ACTIVITY – Quote exactly the lines running from the line with "(393, 368) = (463, 234): green" to the end of the entries, including both, and nothing else.

─── INPUT RECORDS ───

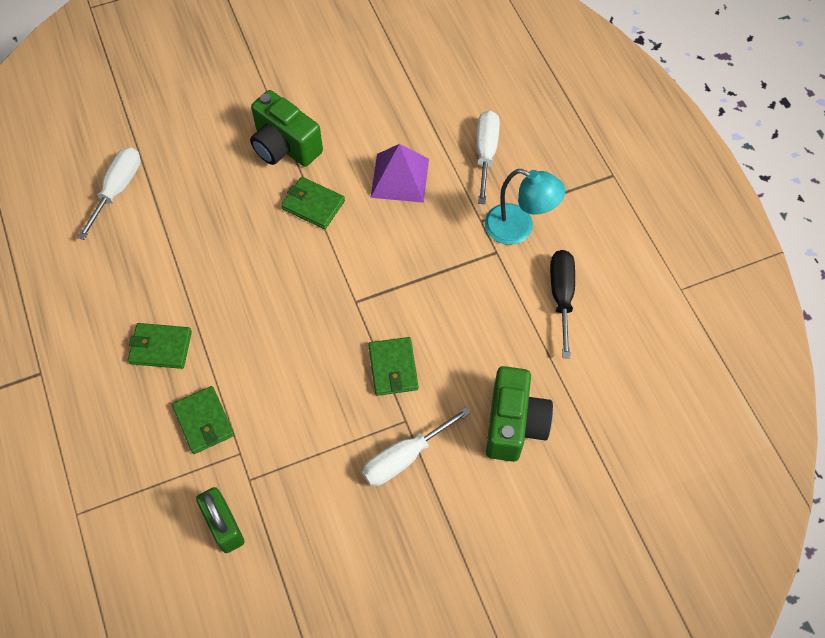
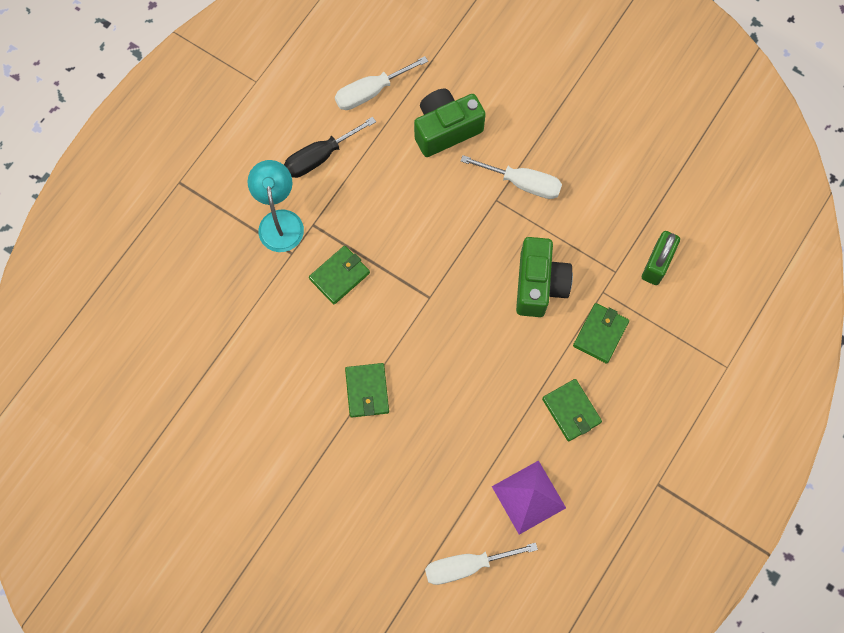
camera: 125 degrees left, 10 degrees up
(285, 146) = (326, 457): green camera -> green camera (539, 285)
(393, 368) = (463, 234): green wallet -> green wallet (339, 276)
(399, 177) = (293, 341): purple pyramid -> purple pyramid (528, 497)
(486, 153) = (222, 290): white screwdriver -> white screwdriver (370, 92)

───

YOUR SOLUTION –
(393, 368) = (463, 234): green wallet -> green wallet (339, 276)
(399, 177) = (293, 341): purple pyramid -> purple pyramid (528, 497)
(486, 153) = (222, 290): white screwdriver -> white screwdriver (370, 92)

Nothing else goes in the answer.